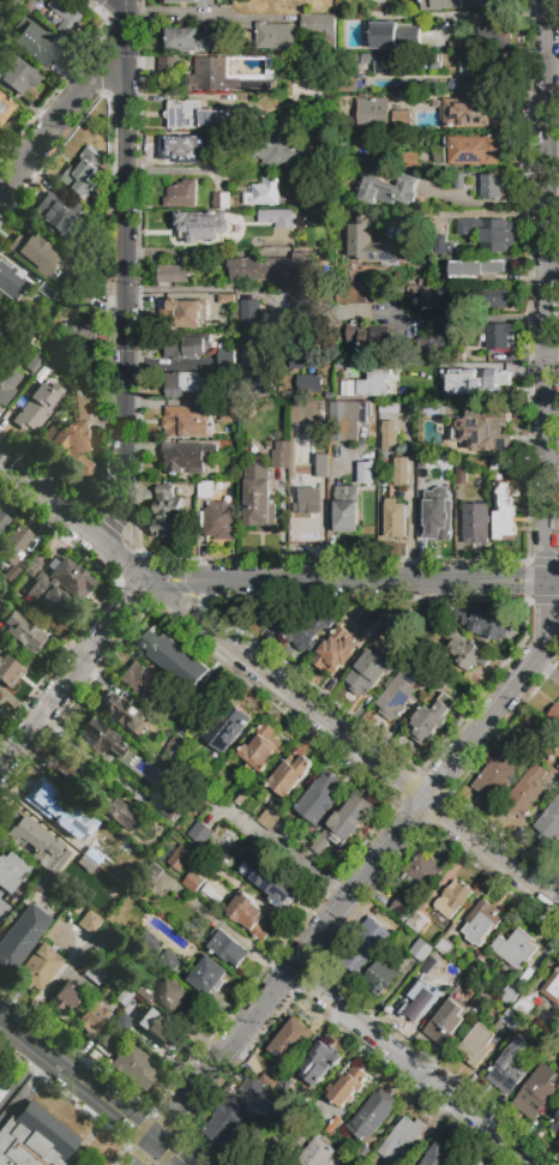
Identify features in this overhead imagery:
building: (182, 1)
building: (10, 2)
building: (452, 4)
building: (32, 7)
road: (111, 10)
road: (199, 15)
building: (65, 16)
building: (322, 29)
building: (394, 35)
building: (276, 37)
building: (190, 39)
building: (494, 43)
building: (36, 44)
building: (398, 65)
building: (169, 67)
building: (16, 73)
building: (233, 74)
building: (479, 75)
building: (425, 84)
road: (62, 103)
building: (5, 107)
building: (372, 114)
building: (473, 114)
building: (198, 115)
building: (402, 119)
building: (426, 120)
building: (494, 144)
building: (222, 145)
building: (181, 147)
road: (553, 149)
building: (279, 151)
building: (388, 155)
building: (453, 155)
building: (411, 161)
road: (171, 170)
building: (82, 173)
building: (458, 182)
building: (492, 186)
building: (388, 190)
building: (263, 193)
building: (181, 195)
building: (221, 202)
road: (463, 214)
building: (279, 219)
building: (60, 220)
building: (200, 228)
building: (436, 233)
building: (496, 236)
building: (371, 243)
building: (31, 250)
road: (184, 252)
road: (553, 266)
building: (264, 269)
building: (477, 269)
building: (171, 274)
road: (124, 275)
building: (11, 281)
road: (198, 288)
road: (547, 291)
building: (494, 297)
building: (360, 298)
building: (431, 299)
building: (298, 300)
building: (217, 302)
building: (1, 311)
building: (255, 311)
road: (464, 319)
building: (184, 322)
building: (497, 335)
building: (82, 339)
building: (372, 341)
building: (186, 348)
building: (433, 349)
building: (250, 353)
building: (226, 358)
building: (34, 361)
road: (168, 363)
building: (226, 375)
building: (367, 382)
building: (471, 382)
building: (7, 383)
building: (307, 383)
building: (185, 385)
building: (37, 407)
building: (387, 407)
building: (231, 414)
building: (346, 420)
building: (185, 422)
building: (480, 429)
building: (388, 434)
building: (74, 439)
building: (303, 445)
building: (281, 452)
building: (188, 456)
building: (423, 465)
building: (497, 466)
building: (401, 472)
building: (460, 476)
building: (369, 482)
building: (206, 490)
building: (259, 497)
road: (410, 499)
building: (346, 508)
building: (503, 511)
building: (167, 514)
building: (438, 514)
building: (306, 516)
road: (69, 517)
building: (394, 519)
building: (3, 522)
building: (475, 524)
building: (221, 525)
building: (13, 542)
building: (30, 566)
road: (177, 574)
building: (11, 575)
road: (383, 583)
road: (555, 583)
road: (189, 585)
building: (58, 587)
road: (128, 592)
road: (138, 598)
road: (554, 602)
road: (202, 603)
road: (105, 625)
building: (486, 625)
road: (551, 628)
building: (303, 630)
building: (22, 632)
building: (367, 634)
building: (335, 652)
building: (467, 654)
building: (179, 662)
road: (546, 668)
building: (8, 671)
building: (366, 674)
building: (435, 677)
building: (140, 680)
building: (397, 695)
road: (46, 699)
building: (185, 704)
building: (118, 711)
building: (554, 714)
building: (430, 719)
building: (227, 728)
building: (100, 739)
road: (349, 740)
building: (262, 748)
building: (175, 749)
building: (525, 759)
building: (110, 762)
building: (558, 767)
building: (187, 770)
building: (72, 773)
building: (289, 776)
building: (494, 778)
building: (45, 790)
building: (525, 794)
building: (319, 799)
building: (244, 802)
building: (170, 809)
building: (121, 814)
building: (268, 820)
building: (345, 822)
building: (550, 825)
building: (285, 827)
building: (93, 828)
building: (11, 831)
building: (200, 834)
building: (34, 845)
building: (179, 860)
building: (10, 871)
building: (424, 872)
building: (149, 876)
building: (269, 879)
building: (82, 881)
building: (193, 883)
building: (31, 898)
building: (452, 899)
road: (346, 900)
building: (58, 906)
building: (399, 907)
building: (250, 915)
building: (138, 916)
building: (89, 922)
building: (418, 923)
building: (481, 923)
building: (147, 941)
building: (443, 947)
building: (362, 948)
building: (515, 948)
building: (230, 949)
building: (11, 950)
building: (421, 951)
building: (169, 961)
building: (38, 967)
building: (427, 968)
building: (475, 970)
building: (94, 973)
building: (209, 977)
building: (382, 977)
building: (552, 989)
building: (143, 992)
building: (123, 996)
building: (509, 996)
building: (67, 998)
building: (425, 998)
building: (176, 999)
building: (484, 1001)
building: (524, 1007)
building: (92, 1016)
building: (122, 1023)
building: (445, 1023)
building: (509, 1025)
building: (159, 1029)
building: (111, 1040)
building: (290, 1040)
building: (477, 1045)
building: (320, 1065)
building: (510, 1066)
building: (137, 1067)
road: (418, 1068)
road: (21, 1077)
building: (268, 1082)
building: (347, 1085)
building: (285, 1087)
road: (24, 1088)
building: (256, 1089)
road: (92, 1090)
building: (537, 1092)
building: (372, 1115)
building: (555, 1117)
building: (227, 1122)
building: (332, 1125)
building: (555, 1125)
building: (35, 1139)
building: (250, 1139)
building: (402, 1141)
traffic signals: (157, 1143)
building: (274, 1153)
building: (337, 1154)
building: (364, 1155)
building: (440, 1156)
building: (307, 1158)
building: (489, 1164)

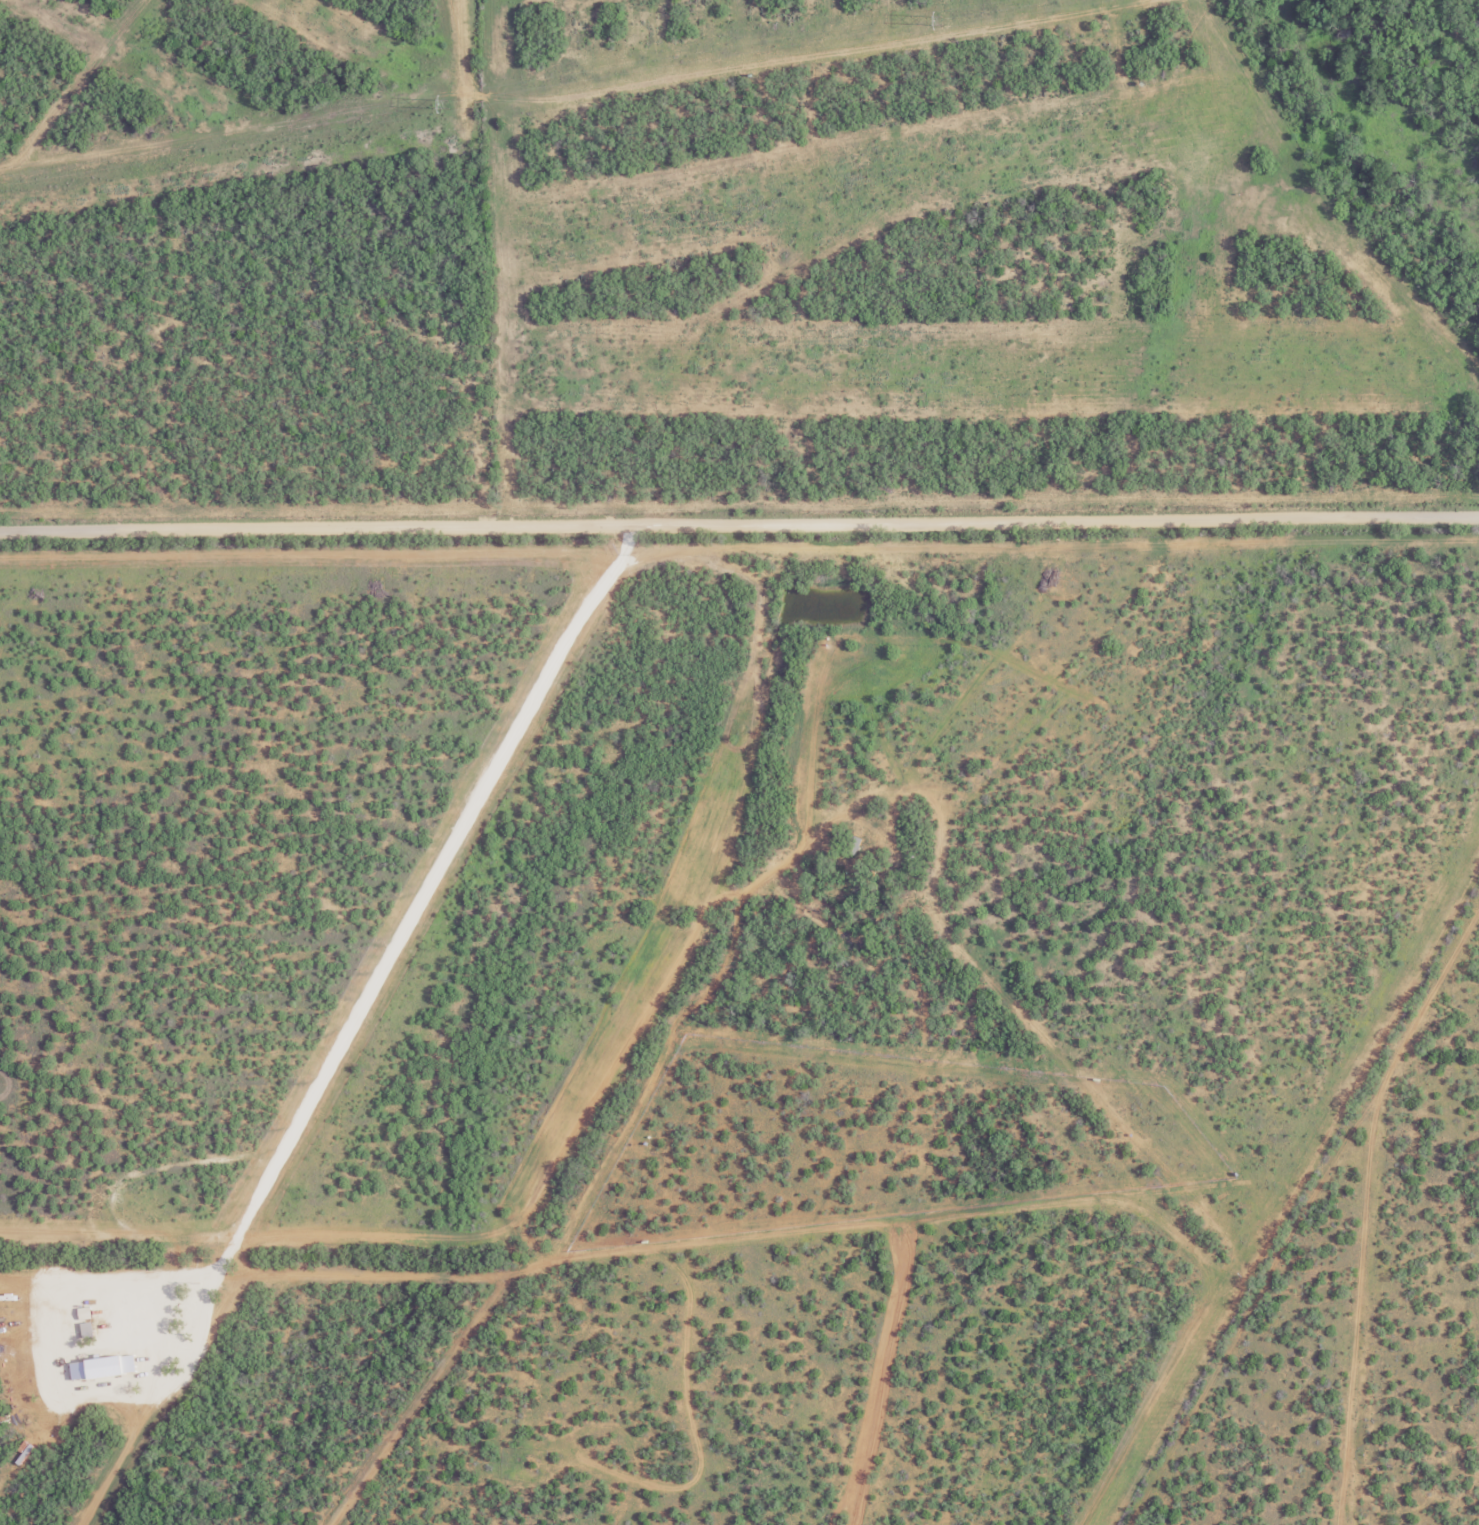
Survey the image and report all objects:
power tower: (940, 22)
power tower: (447, 104)
road: (739, 524)
road: (565, 651)
road: (327, 1068)
building: (138, 1306)

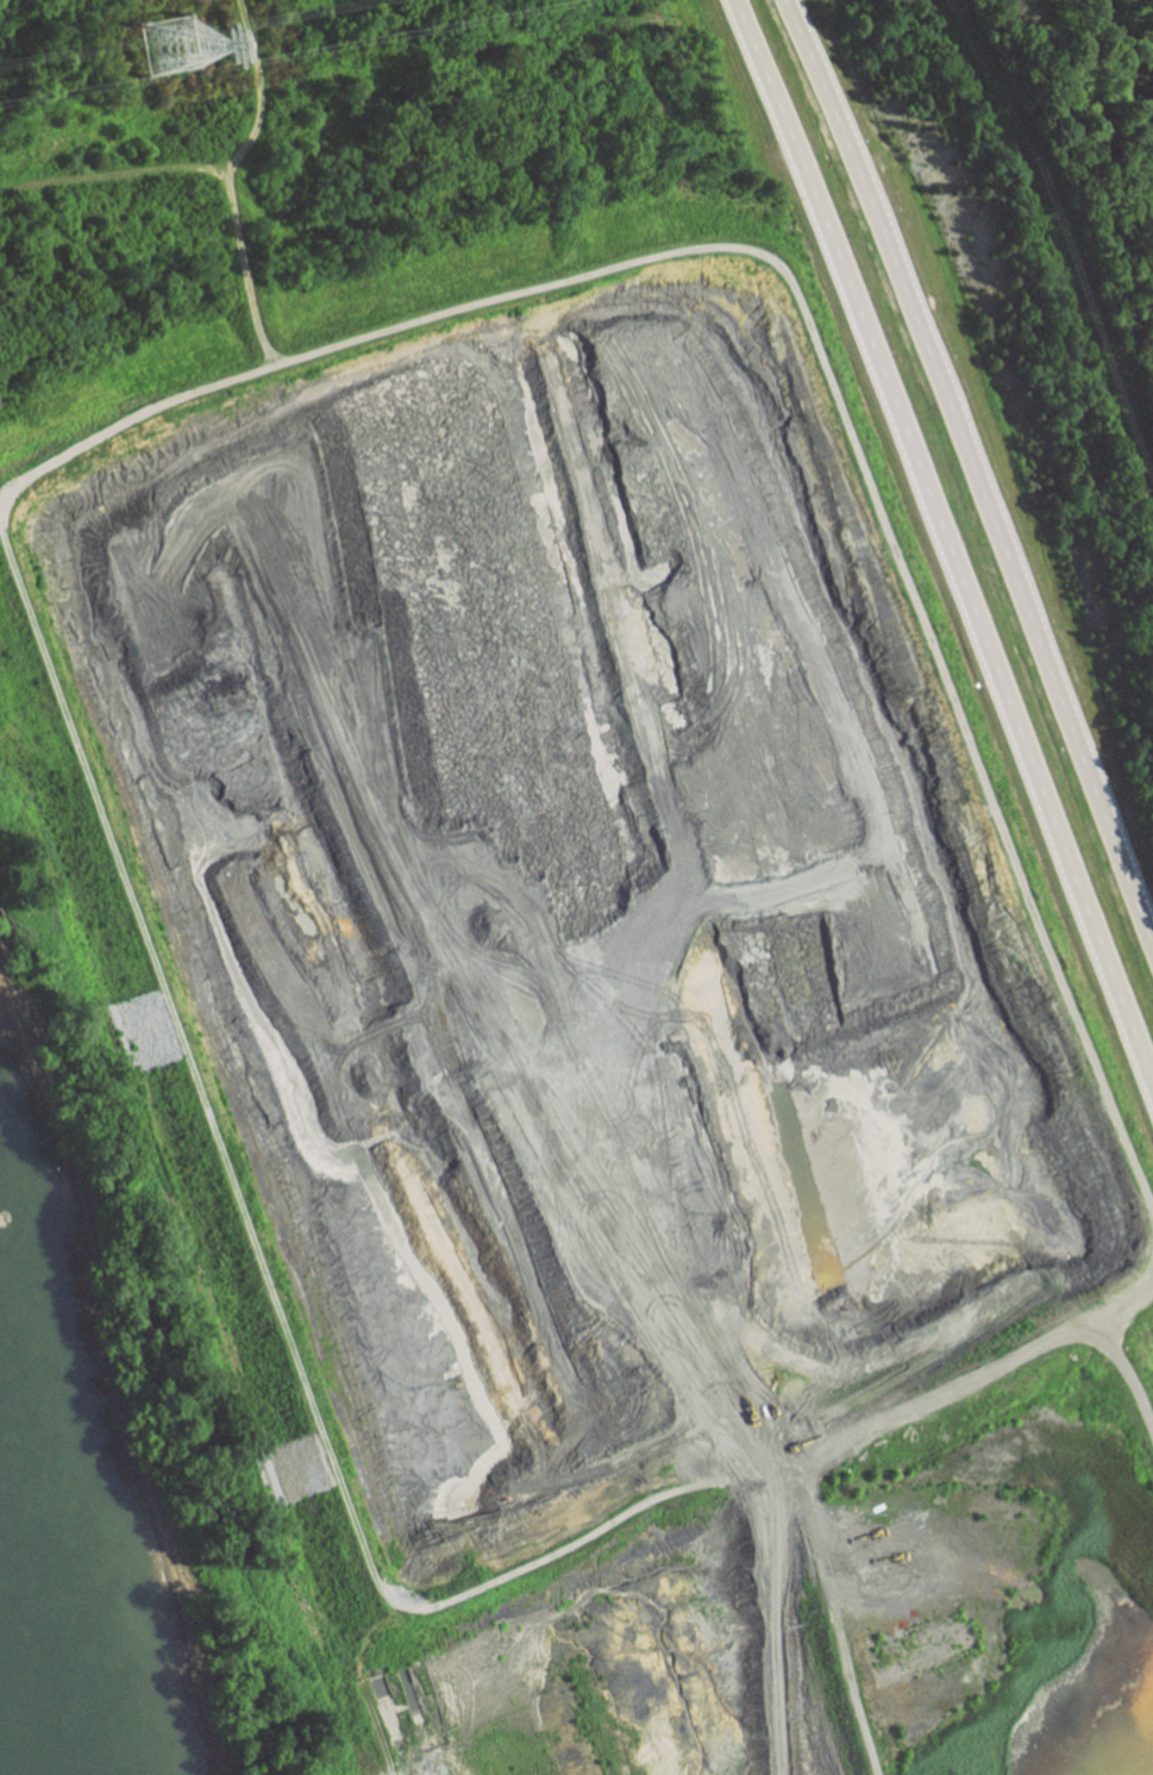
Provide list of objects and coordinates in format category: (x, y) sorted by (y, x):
power tower: (164, 54)
road: (1052, 176)
road: (1116, 396)
road: (977, 468)
road: (946, 543)

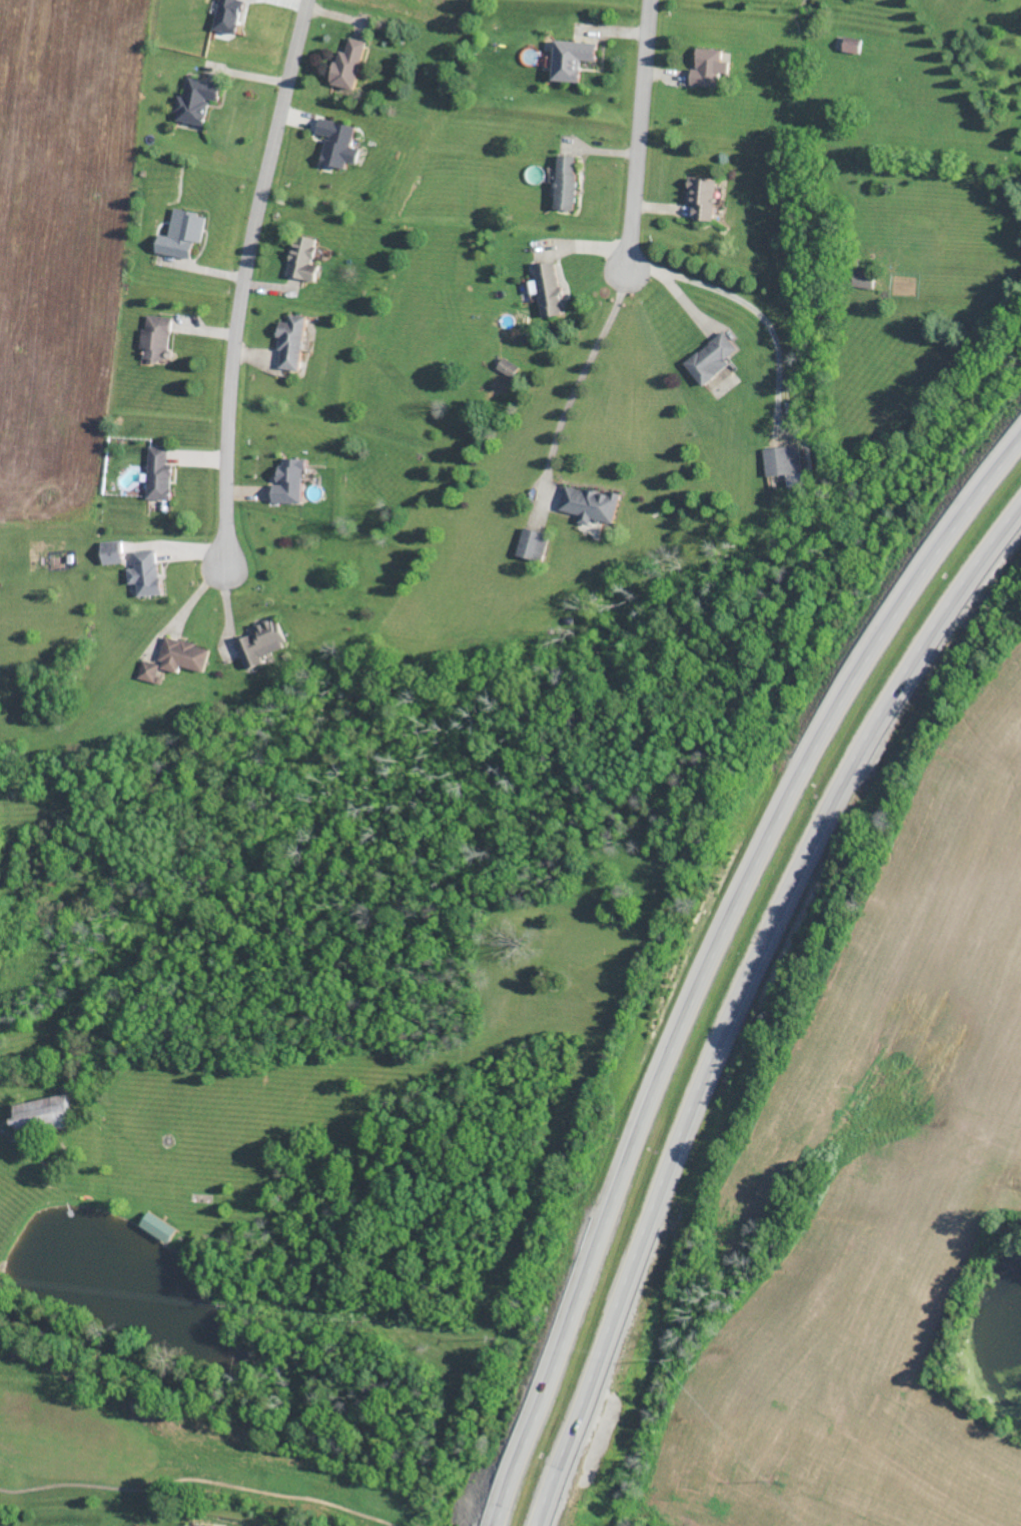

- EXERCISE OBJECTIVE:
Nothing in the records should be changed in the copy, but the pictures must be left out.

- ANSWER FOR THE TASK:
Identify features in this overhead imagery:
building: (182, 1)
building: (10, 2)
building: (452, 4)
building: (32, 7)
road: (111, 10)
road: (199, 15)
building: (65, 16)
building: (322, 29)
building: (394, 35)
building: (276, 37)
building: (190, 39)
building: (494, 43)
building: (36, 44)
building: (398, 65)
building: (169, 67)
building: (16, 73)
building: (233, 74)
building: (479, 75)
building: (425, 84)
road: (62, 103)
building: (5, 107)
building: (372, 114)
building: (473, 114)
building: (198, 115)
building: (402, 119)
building: (426, 120)
building: (494, 144)
building: (222, 145)
building: (181, 147)
road: (553, 149)
building: (279, 151)
building: (388, 155)
building: (453, 155)
building: (411, 161)
road: (171, 170)
building: (82, 173)
building: (458, 182)
building: (492, 186)
building: (388, 190)
building: (263, 193)
building: (181, 195)
building: (221, 202)
road: (463, 214)
building: (279, 219)
building: (60, 220)
building: (200, 228)
building: (436, 233)
building: (496, 236)
building: (371, 243)
building: (31, 250)
road: (184, 252)
road: (553, 266)
building: (264, 269)
building: (477, 269)
building: (171, 274)
road: (124, 275)
building: (11, 281)
road: (198, 288)
road: (547, 291)
building: (494, 297)
building: (360, 298)
building: (431, 299)
building: (298, 300)
building: (217, 302)
building: (1, 311)
building: (255, 311)
road: (464, 319)
building: (184, 322)
building: (497, 335)
building: (82, 339)
building: (372, 341)
building: (186, 348)
building: (433, 349)
building: (250, 353)
building: (226, 358)
building: (34, 361)
road: (168, 363)
building: (226, 375)
building: (367, 382)
building: (471, 382)
building: (7, 383)
building: (307, 383)
building: (185, 385)
building: (37, 407)
building: (387, 407)
building: (231, 414)
building: (346, 420)
building: (185, 422)
building: (480, 429)
building: (388, 434)
building: (74, 439)
building: (303, 445)
building: (281, 452)
building: (188, 456)
building: (423, 465)
building: (497, 466)
building: (401, 472)
building: (460, 476)
building: (369, 482)
building: (206, 490)
building: (259, 497)
road: (410, 499)
building: (346, 508)
building: (503, 511)
building: (167, 514)
building: (438, 514)
building: (306, 516)
road: (69, 517)
building: (394, 519)
building: (3, 522)
building: (475, 524)
building: (221, 525)
building: (13, 542)
building: (30, 566)
road: (177, 574)
building: (11, 575)
road: (383, 583)
road: (555, 583)
road: (189, 585)
building: (58, 587)
road: (128, 592)
road: (138, 598)
road: (554, 602)
road: (202, 603)
road: (105, 625)
building: (486, 625)
road: (551, 628)
building: (303, 630)
building: (22, 632)
building: (367, 634)
building: (335, 652)
building: (467, 654)
building: (179, 662)
road: (546, 668)
building: (8, 671)
building: (366, 674)
building: (435, 677)
building: (140, 680)
building: (397, 695)
road: (46, 699)
building: (185, 704)
building: (118, 711)
building: (554, 714)
building: (430, 719)
building: (227, 728)
building: (100, 739)
road: (349, 740)
building: (262, 748)
building: (175, 749)
building: (525, 759)
building: (110, 762)
building: (558, 767)
building: (187, 770)
building: (72, 773)
building: (289, 776)
building: (494, 778)
building: (45, 790)
building: (525, 794)
building: (319, 799)
building: (244, 802)
building: (170, 809)
building: (121, 814)
building: (268, 820)
building: (345, 822)
building: (550, 825)
building: (285, 827)
building: (93, 828)
building: (11, 831)
building: (200, 834)
building: (34, 845)
building: (179, 860)
building: (10, 871)
building: (424, 872)
building: (149, 876)
building: (269, 879)
building: (82, 881)
building: (193, 883)
building: (31, 898)
building: (452, 899)
road: (346, 900)
building: (58, 906)
building: (399, 907)
building: (250, 915)
building: (138, 916)
building: (89, 922)
building: (418, 923)
building: (481, 923)
building: (147, 941)
building: (443, 947)
building: (362, 948)
building: (515, 948)
building: (230, 949)
building: (11, 950)
building: (421, 951)
building: (169, 961)
building: (38, 967)
building: (427, 968)
building: (475, 970)
building: (94, 973)
building: (209, 977)
building: (382, 977)
building: (552, 989)
building: (143, 992)
building: (123, 996)
building: (509, 996)
building: (67, 998)
building: (425, 998)
building: (176, 999)
building: (484, 1001)
building: (524, 1007)
building: (92, 1016)
building: (122, 1023)
building: (445, 1023)
building: (509, 1025)
building: (159, 1029)
building: (111, 1040)
building: (290, 1040)
building: (477, 1045)
building: (320, 1065)
building: (510, 1066)
building: (137, 1067)
road: (418, 1068)
road: (21, 1077)
building: (268, 1082)
building: (347, 1085)
building: (285, 1087)
road: (24, 1088)
building: (256, 1089)
road: (92, 1090)
building: (537, 1092)
building: (372, 1115)
building: (555, 1117)
building: (227, 1122)
building: (332, 1125)
building: (555, 1125)
building: (35, 1139)
building: (250, 1139)
building: (402, 1141)
traffic signals: (157, 1143)
building: (274, 1153)
building: (337, 1154)
building: (364, 1155)
building: (440, 1156)
building: (307, 1158)
building: (489, 1164)

Survey the image and report all objects:
power tower: (940, 22)
power tower: (447, 104)
road: (739, 524)
road: (565, 651)
road: (327, 1068)
building: (138, 1306)

Provide list of objects and coordinates in format category: (x, y) sorted by (y, x):
power tower: (164, 54)
road: (1052, 176)
road: (1116, 396)
road: (977, 468)
road: (946, 543)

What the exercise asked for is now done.